- SUPPLIED DATA
----
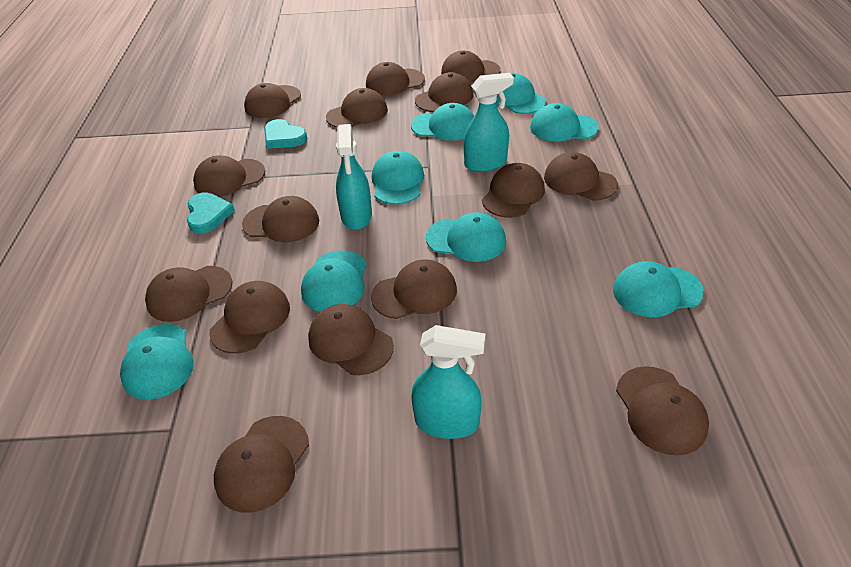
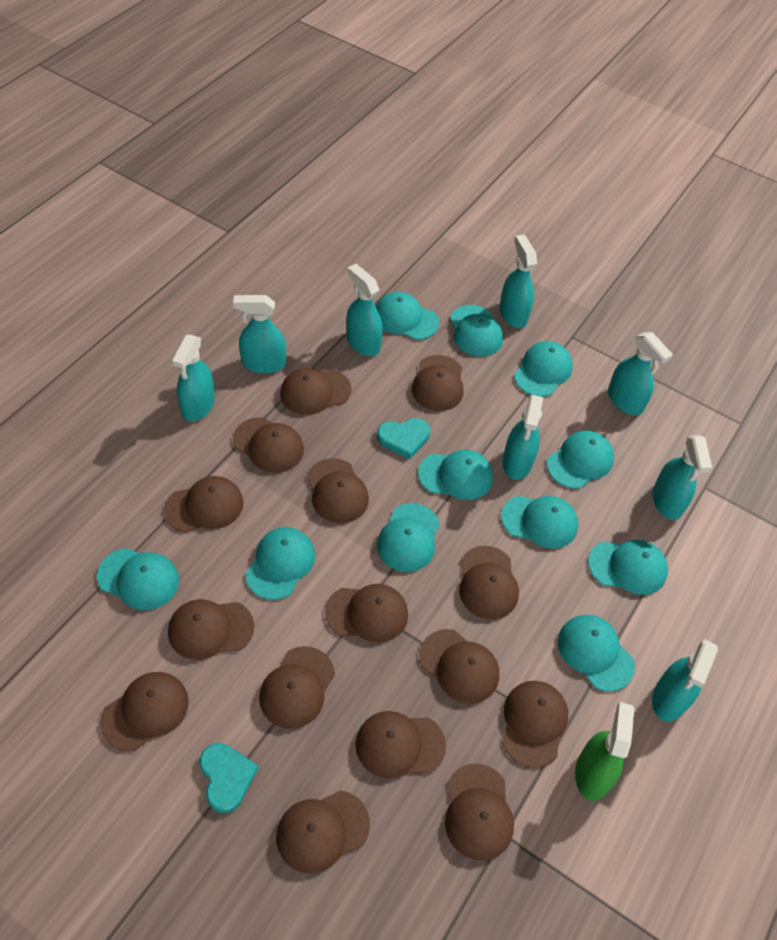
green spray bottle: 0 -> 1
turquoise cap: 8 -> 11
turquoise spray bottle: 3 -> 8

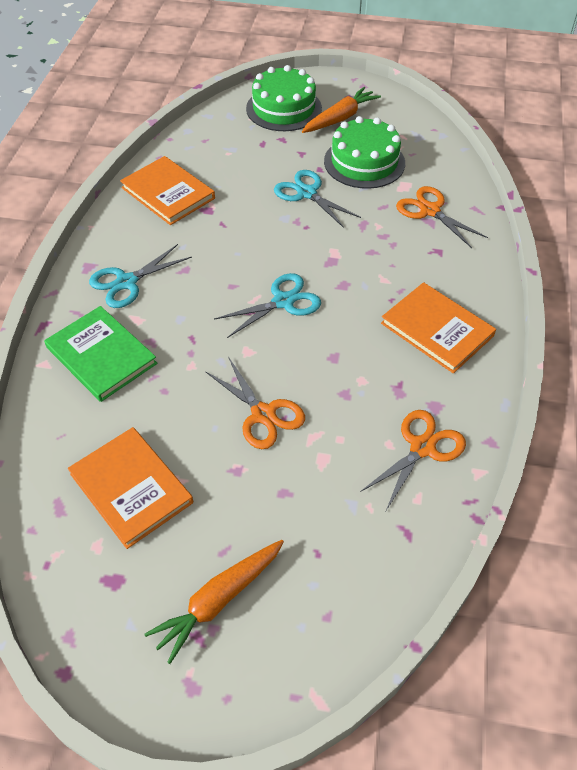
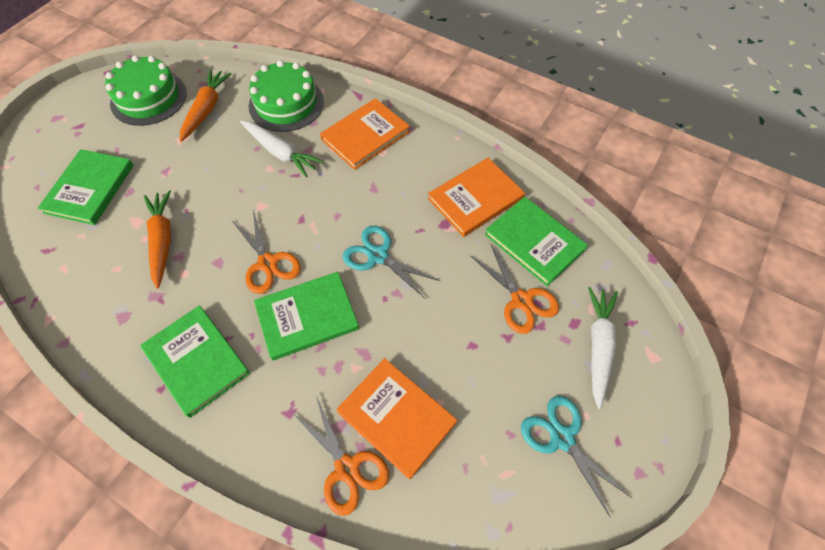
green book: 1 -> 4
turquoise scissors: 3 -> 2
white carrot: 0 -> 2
----
- ASSIGNMENT
In the listing above, count the lines that contain "bottle". Give the number and nothing else.

- WRITTEN RESPONSE
2